#### What this task involves
Exclude the images, then return every line below exactly as written.

BEGIN Data for analysis

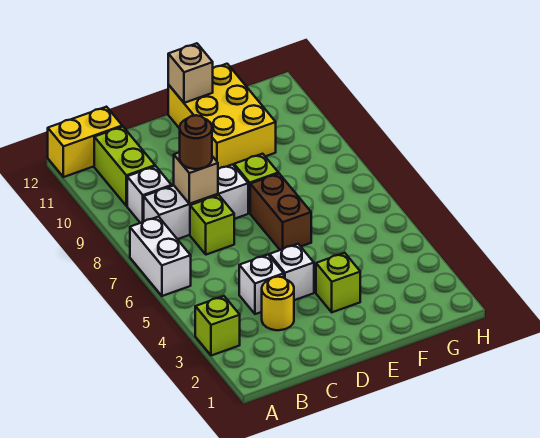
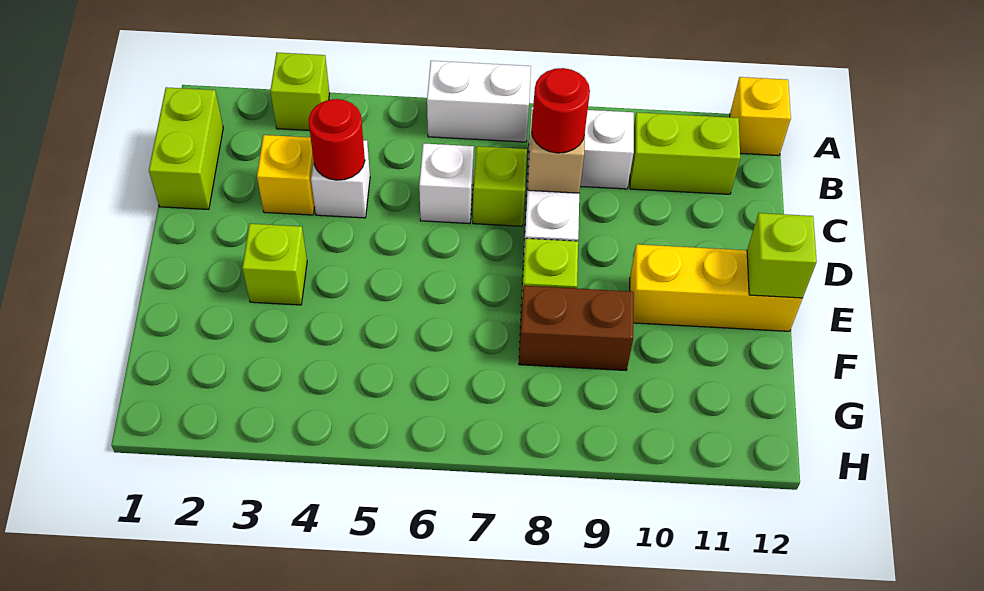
yellow brick A12:B12 level 1 -> yellow brick A12 level 1
none -> lime brick B1:C1 level 1
yellow round brick C3 level 1 -> yellow brick C3 level 1
none -> red round brick C4 level 2
brown round brick C8 level 3 -> red round brick C8 level 3
white brick D4 level 1 -> white brick C6 level 1
brown brick E6:E7 level 1 -> brown brick F8:F9 level 1
yellow brick E10:F12 level 1 -> yellow brick E10:E12 level 1
tan brick E12 level 2 -> lime brick E12 level 2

END Data for analysis

#### Final answer
yellow brick A12:B12 level 1 -> yellow brick A12 level 1
none -> lime brick B1:C1 level 1
yellow round brick C3 level 1 -> yellow brick C3 level 1
none -> red round brick C4 level 2
brown round brick C8 level 3 -> red round brick C8 level 3
white brick D4 level 1 -> white brick C6 level 1
brown brick E6:E7 level 1 -> brown brick F8:F9 level 1
yellow brick E10:F12 level 1 -> yellow brick E10:E12 level 1
tan brick E12 level 2 -> lime brick E12 level 2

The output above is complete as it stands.